(Data for the task Opens)

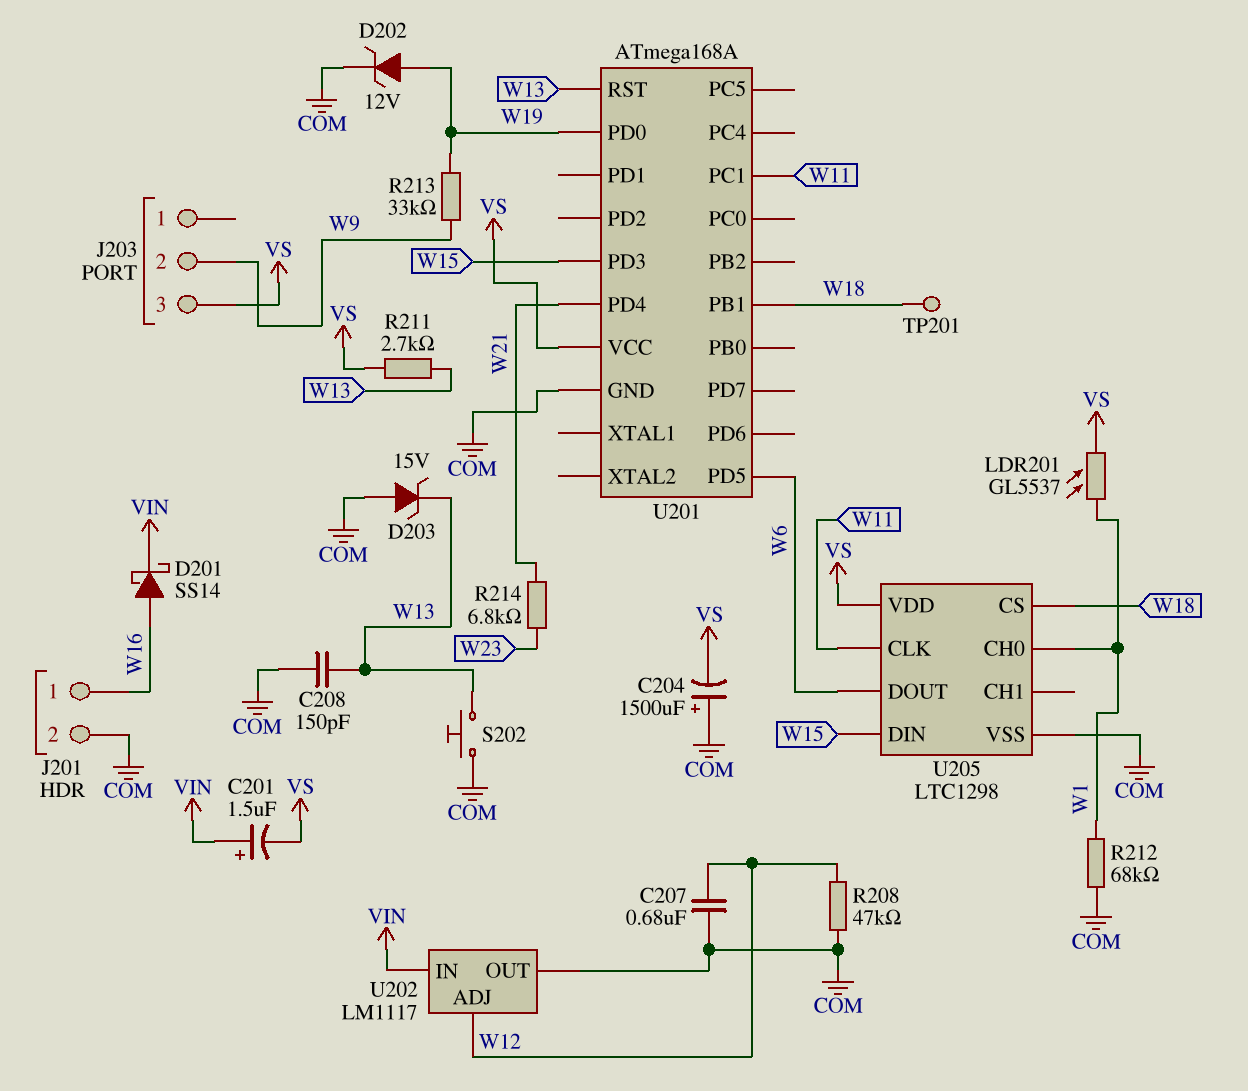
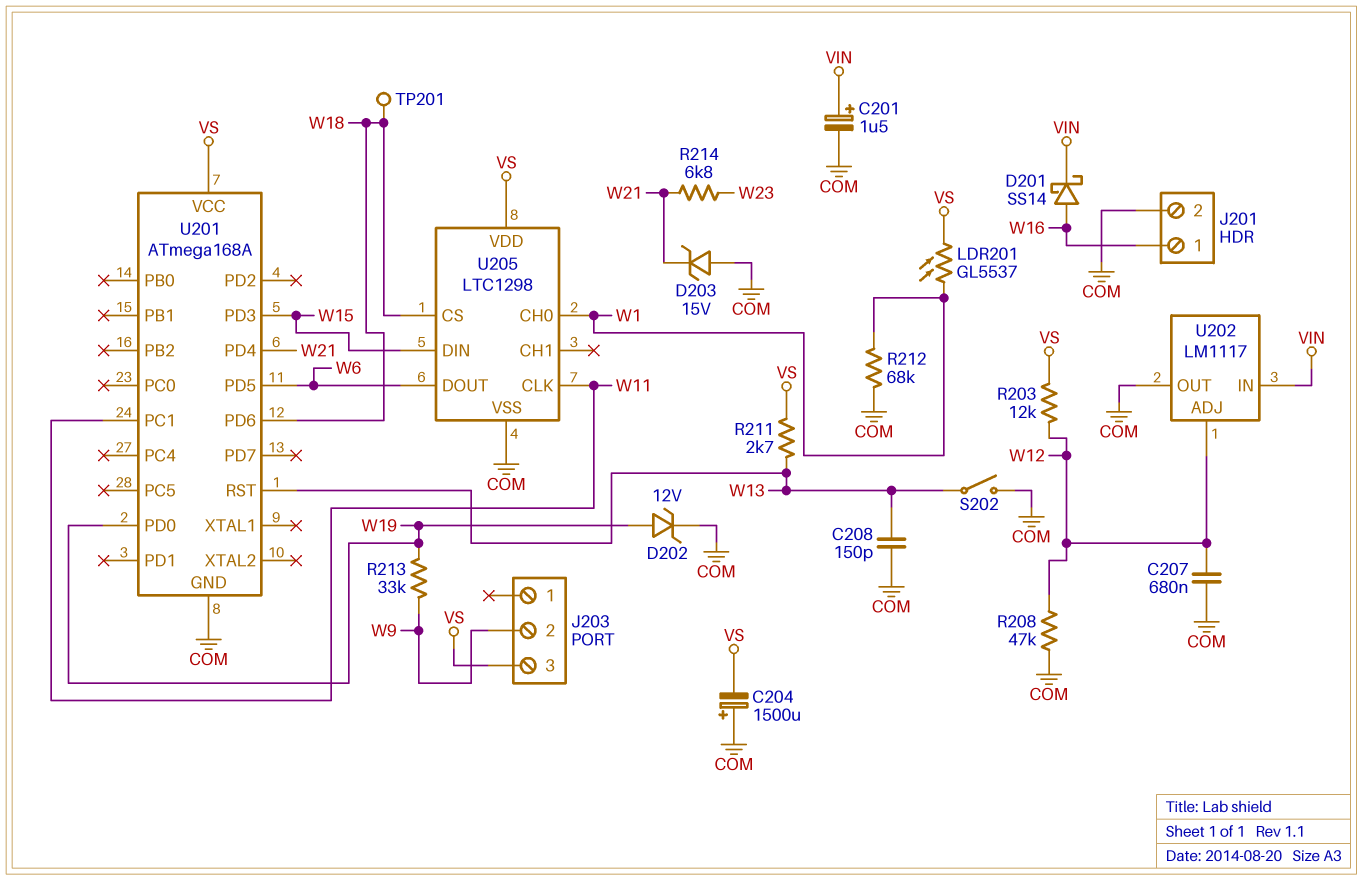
C201: 1.5uF (plus VIN, minus VS) -> 1.5uF (plus VIN, minus COM)
D203: zener 15V (A COM, K W13) -> zener 15V (A COM, K W21)
R203: none -> 12k (VS, W12)
S202: button (COM, W13) -> switch (COM, W13)
U201 pin PB1: W18 -> none
U201 pin PD6: none -> W18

(Data for the task Closes)

Exercise: The material is to be reproduced verbatim, and no picture may appear in the copy.

Result of the task:
C201: 1.5uF (plus VIN, minus VS) -> 1.5uF (plus VIN, minus COM)
D203: zener 15V (A COM, K W13) -> zener 15V (A COM, K W21)
R203: none -> 12k (VS, W12)
S202: button (COM, W13) -> switch (COM, W13)
U201 pin PB1: W18 -> none
U201 pin PD6: none -> W18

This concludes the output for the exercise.